*Assignment*
Each line in the records below, from the one that contains "brown pentagon at" to the one that contains "purple hexagon at", should be reproduced exactly, the first and last included.

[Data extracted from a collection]
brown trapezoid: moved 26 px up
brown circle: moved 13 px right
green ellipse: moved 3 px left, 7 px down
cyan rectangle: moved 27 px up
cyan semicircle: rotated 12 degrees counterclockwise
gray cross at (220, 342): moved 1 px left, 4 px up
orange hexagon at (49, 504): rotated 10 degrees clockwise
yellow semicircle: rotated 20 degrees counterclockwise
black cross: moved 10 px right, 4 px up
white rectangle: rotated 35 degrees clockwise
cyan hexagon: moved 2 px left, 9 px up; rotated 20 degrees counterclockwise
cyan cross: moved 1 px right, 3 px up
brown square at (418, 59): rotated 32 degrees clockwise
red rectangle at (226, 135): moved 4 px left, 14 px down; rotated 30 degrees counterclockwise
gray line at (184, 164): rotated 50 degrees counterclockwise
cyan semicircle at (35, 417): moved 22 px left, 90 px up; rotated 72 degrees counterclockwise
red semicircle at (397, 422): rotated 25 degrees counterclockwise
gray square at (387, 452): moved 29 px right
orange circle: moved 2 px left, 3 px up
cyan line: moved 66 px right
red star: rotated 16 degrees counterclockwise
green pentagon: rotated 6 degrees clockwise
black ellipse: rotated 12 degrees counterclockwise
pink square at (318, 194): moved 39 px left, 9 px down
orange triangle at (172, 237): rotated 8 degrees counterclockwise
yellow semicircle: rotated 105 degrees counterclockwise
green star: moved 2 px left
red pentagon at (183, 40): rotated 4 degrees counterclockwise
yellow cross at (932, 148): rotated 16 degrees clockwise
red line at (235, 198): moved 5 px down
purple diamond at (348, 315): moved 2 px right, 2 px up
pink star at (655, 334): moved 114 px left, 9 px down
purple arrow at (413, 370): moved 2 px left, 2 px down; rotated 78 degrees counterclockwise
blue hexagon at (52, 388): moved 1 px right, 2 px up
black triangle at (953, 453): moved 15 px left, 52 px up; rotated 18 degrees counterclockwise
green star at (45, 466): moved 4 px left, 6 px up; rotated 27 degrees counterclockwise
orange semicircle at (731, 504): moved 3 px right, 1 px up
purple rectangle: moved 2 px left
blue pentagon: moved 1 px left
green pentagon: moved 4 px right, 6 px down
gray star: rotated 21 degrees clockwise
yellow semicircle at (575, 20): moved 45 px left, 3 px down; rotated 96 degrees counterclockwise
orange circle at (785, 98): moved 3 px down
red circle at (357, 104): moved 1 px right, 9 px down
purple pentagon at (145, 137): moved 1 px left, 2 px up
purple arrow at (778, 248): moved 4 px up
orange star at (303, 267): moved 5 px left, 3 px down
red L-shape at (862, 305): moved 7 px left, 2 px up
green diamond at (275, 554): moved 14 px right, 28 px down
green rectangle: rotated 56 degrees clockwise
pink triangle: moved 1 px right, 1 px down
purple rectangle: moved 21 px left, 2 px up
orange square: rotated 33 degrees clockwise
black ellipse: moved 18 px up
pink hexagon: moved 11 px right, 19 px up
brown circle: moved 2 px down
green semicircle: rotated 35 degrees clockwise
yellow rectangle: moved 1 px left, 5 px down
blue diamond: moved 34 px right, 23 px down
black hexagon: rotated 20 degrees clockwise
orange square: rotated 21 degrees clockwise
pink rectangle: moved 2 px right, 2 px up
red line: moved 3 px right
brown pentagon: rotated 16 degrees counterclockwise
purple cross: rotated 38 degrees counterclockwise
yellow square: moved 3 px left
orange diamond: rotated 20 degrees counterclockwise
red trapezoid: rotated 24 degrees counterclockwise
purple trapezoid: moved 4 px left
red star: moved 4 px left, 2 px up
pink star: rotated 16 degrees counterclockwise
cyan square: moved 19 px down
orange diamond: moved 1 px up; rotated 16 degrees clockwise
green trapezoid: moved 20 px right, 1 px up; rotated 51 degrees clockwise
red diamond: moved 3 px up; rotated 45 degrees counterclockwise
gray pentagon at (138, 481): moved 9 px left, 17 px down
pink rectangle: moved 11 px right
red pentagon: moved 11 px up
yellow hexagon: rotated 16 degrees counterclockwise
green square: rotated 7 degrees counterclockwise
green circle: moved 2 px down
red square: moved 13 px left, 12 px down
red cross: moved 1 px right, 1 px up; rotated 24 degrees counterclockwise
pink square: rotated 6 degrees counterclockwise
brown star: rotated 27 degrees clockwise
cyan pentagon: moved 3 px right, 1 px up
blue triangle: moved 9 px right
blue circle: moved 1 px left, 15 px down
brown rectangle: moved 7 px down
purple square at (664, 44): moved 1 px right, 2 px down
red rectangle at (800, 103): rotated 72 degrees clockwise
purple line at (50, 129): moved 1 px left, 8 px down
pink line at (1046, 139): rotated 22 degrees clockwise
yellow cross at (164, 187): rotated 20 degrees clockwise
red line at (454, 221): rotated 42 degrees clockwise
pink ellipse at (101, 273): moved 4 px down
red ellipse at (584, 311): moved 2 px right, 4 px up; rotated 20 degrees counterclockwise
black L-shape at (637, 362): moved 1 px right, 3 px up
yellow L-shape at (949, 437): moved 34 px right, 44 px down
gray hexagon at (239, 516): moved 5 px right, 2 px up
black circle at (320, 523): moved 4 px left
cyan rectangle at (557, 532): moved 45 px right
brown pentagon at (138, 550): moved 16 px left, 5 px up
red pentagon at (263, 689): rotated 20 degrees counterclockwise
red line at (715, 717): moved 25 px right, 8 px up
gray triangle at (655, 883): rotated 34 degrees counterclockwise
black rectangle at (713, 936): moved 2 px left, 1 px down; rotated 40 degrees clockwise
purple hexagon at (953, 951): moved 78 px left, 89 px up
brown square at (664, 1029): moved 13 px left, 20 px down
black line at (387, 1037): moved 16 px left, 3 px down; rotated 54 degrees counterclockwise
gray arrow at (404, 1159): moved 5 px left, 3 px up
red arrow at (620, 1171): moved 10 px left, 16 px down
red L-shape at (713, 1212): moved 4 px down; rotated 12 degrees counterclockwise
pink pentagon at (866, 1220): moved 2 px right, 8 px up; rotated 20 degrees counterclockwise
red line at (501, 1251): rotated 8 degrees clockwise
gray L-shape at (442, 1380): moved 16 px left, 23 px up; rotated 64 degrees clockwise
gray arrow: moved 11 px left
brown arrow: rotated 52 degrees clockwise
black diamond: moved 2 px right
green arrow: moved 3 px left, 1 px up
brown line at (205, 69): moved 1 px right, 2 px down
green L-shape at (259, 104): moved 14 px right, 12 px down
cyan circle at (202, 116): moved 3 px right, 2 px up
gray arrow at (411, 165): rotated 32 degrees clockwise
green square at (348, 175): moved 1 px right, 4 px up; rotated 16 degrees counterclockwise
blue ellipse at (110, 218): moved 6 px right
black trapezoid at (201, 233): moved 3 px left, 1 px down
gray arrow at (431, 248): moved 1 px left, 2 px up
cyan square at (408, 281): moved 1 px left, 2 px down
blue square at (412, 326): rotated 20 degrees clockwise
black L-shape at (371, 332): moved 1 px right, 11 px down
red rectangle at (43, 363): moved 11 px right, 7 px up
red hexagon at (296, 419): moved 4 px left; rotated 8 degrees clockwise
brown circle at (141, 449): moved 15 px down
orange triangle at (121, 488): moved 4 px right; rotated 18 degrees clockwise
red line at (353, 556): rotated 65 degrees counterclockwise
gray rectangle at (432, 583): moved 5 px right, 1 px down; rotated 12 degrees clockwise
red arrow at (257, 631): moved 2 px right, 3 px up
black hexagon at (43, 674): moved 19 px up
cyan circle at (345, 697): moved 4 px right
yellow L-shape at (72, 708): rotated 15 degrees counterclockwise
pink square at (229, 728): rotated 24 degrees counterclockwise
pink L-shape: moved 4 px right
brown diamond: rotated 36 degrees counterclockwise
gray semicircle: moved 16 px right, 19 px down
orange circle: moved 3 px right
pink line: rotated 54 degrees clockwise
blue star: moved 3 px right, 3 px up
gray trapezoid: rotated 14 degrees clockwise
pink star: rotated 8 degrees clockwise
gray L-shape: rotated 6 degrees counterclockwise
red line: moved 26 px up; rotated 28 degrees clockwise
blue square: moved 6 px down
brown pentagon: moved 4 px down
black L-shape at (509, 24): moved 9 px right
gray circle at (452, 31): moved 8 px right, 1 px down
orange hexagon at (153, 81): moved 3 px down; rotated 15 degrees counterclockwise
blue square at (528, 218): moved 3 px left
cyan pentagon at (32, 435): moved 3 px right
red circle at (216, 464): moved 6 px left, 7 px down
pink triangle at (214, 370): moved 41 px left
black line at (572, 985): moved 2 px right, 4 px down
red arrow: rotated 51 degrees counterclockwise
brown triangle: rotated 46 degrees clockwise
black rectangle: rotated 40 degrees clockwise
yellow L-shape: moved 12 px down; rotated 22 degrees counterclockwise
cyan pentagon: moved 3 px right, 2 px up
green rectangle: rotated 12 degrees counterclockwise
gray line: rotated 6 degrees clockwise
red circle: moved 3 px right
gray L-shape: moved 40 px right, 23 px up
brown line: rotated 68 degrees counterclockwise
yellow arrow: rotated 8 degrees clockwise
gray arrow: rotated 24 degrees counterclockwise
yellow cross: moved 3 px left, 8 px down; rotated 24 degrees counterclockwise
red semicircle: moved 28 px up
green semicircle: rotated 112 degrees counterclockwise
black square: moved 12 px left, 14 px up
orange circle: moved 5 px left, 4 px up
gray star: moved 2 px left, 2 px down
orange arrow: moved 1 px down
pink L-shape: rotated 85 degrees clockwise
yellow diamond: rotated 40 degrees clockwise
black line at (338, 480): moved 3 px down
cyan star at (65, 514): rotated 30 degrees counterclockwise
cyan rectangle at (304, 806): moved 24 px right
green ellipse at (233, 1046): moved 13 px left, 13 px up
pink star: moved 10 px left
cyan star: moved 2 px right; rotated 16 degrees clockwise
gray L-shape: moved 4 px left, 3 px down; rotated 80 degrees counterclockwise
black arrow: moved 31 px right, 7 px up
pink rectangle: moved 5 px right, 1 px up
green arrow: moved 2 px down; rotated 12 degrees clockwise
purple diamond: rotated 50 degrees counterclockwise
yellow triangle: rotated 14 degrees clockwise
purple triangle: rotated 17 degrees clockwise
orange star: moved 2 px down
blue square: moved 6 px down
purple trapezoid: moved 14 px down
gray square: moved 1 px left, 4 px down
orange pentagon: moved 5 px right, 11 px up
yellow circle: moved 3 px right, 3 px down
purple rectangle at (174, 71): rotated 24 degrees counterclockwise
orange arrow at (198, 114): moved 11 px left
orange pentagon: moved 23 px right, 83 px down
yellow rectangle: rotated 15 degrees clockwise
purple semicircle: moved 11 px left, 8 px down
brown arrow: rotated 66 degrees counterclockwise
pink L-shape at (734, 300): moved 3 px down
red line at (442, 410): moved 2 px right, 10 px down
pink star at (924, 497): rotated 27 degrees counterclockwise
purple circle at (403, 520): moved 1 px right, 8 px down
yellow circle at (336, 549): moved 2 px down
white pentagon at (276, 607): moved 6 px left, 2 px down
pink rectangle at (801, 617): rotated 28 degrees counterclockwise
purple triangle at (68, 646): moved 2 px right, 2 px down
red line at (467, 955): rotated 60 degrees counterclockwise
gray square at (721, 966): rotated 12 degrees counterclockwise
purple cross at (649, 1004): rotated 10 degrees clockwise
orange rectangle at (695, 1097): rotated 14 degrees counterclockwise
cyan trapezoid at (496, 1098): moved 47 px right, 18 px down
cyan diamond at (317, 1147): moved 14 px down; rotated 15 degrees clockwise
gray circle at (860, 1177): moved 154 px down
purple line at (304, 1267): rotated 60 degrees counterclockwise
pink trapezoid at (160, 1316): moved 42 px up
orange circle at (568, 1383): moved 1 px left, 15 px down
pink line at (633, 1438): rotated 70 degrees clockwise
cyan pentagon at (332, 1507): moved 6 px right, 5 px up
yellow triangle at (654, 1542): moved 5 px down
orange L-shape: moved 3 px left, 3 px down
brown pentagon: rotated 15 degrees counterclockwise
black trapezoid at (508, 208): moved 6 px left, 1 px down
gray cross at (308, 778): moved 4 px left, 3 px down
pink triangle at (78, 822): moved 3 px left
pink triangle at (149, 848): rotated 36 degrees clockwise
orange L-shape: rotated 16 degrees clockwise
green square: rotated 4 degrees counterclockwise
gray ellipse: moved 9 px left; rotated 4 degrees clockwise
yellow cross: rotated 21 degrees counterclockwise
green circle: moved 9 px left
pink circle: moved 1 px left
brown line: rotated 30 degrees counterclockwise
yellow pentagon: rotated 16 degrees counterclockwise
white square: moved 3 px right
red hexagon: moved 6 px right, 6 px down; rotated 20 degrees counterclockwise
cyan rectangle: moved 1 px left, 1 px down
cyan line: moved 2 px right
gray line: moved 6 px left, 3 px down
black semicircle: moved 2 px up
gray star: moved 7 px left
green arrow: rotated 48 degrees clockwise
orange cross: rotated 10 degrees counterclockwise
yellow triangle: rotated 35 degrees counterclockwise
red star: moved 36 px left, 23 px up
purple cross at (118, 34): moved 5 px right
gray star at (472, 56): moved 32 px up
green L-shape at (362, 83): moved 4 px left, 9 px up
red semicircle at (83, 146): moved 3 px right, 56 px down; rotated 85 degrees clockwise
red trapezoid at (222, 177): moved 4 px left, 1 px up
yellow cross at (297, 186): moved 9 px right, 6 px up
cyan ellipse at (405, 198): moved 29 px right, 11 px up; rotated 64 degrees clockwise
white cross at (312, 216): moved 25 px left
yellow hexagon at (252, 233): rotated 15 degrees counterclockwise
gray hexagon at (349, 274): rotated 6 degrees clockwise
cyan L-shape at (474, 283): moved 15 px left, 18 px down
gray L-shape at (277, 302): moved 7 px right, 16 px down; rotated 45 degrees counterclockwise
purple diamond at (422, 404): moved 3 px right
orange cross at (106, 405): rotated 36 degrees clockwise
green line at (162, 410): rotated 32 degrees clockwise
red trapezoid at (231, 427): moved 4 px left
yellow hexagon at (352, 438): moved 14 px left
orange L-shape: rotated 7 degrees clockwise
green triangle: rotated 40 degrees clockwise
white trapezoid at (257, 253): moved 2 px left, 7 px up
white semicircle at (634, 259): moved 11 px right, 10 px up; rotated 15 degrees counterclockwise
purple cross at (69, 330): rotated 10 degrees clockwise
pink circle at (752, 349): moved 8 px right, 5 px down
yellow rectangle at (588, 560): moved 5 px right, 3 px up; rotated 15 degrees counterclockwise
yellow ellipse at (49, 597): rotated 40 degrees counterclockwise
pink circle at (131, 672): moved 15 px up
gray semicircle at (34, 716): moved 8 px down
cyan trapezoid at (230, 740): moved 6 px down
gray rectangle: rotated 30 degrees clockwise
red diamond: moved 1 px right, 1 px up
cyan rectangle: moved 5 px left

*Your solution*
brown pentagon at (138, 550): moved 16 px left, 5 px up
red pentagon at (263, 689): rotated 20 degrees counterclockwise
red line at (715, 717): moved 25 px right, 8 px up
gray triangle at (655, 883): rotated 34 degrees counterclockwise
black rectangle at (713, 936): moved 2 px left, 1 px down; rotated 40 degrees clockwise
purple hexagon at (953, 951): moved 78 px left, 89 px up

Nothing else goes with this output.